++++ EXTRACTED ENTRIES
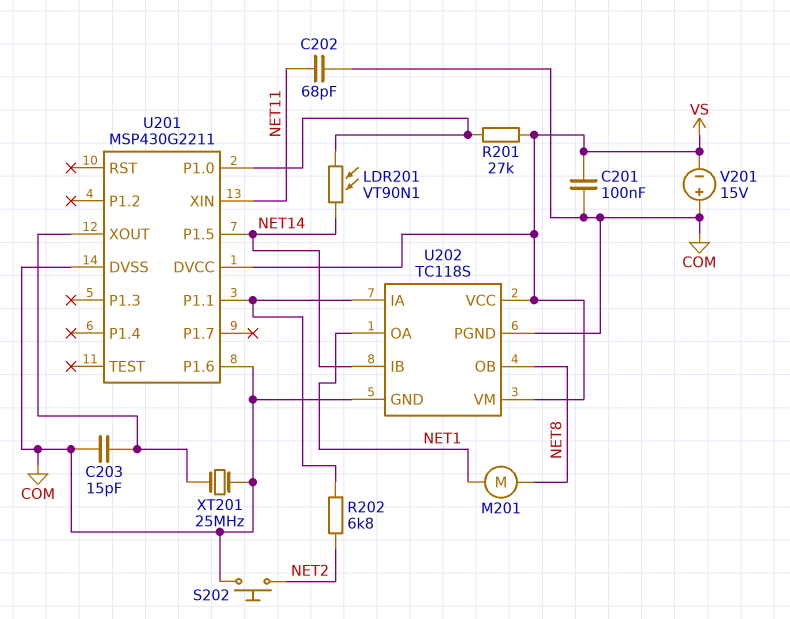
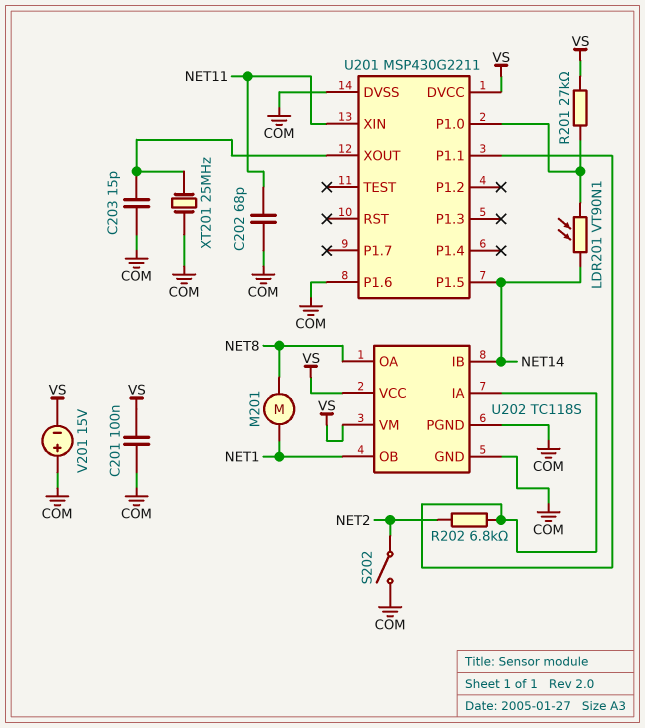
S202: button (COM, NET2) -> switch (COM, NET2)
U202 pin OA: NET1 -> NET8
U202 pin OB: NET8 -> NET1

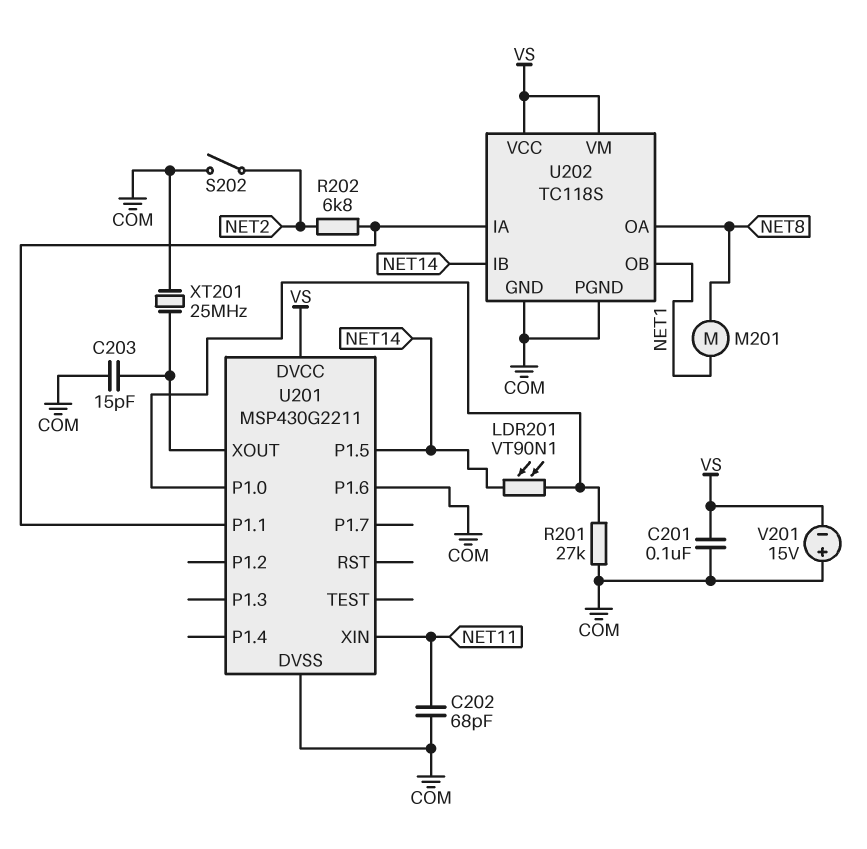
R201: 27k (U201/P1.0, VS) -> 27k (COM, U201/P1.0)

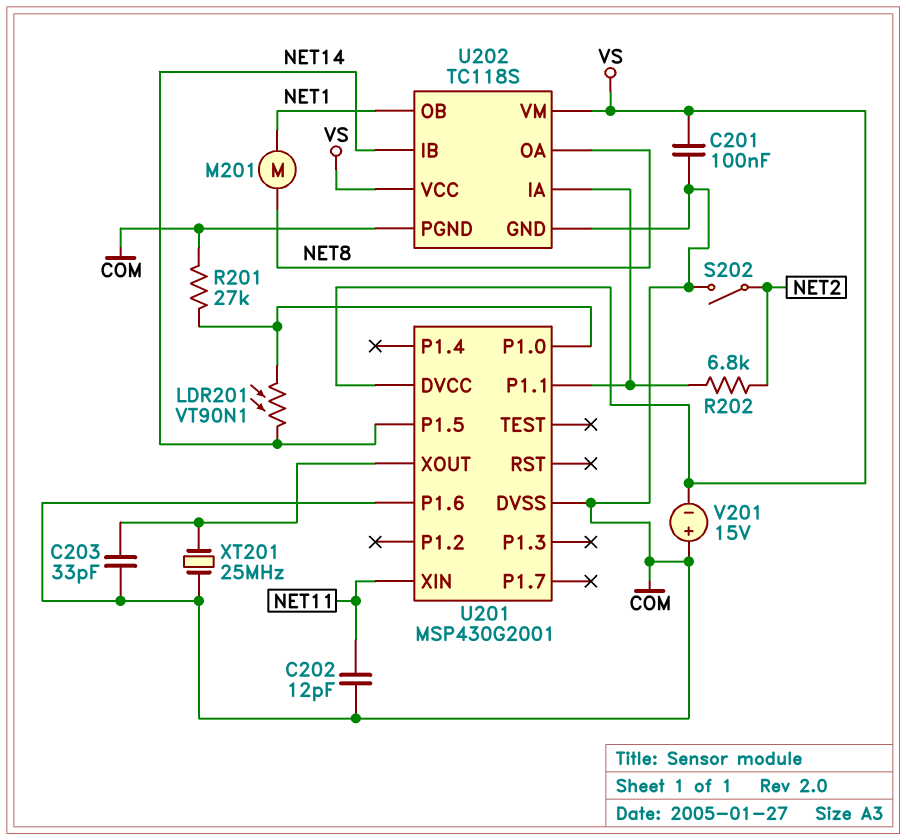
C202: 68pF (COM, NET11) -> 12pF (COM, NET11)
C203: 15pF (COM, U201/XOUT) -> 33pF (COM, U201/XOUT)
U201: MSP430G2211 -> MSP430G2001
++++++++
WHAT NEEDS TO BE DONE: Take each line from the records and copy it unchanged, leaving images out.

RESULT OF THE TASK:
S202: button (COM, NET2) -> switch (COM, NET2)
U202 pin OA: NET1 -> NET8
U202 pin OB: NET8 -> NET1

R201: 27k (U201/P1.0, VS) -> 27k (COM, U201/P1.0)

C202: 68pF (COM, NET11) -> 12pF (COM, NET11)
C203: 15pF (COM, U201/XOUT) -> 33pF (COM, U201/XOUT)
U201: MSP430G2211 -> MSP430G2001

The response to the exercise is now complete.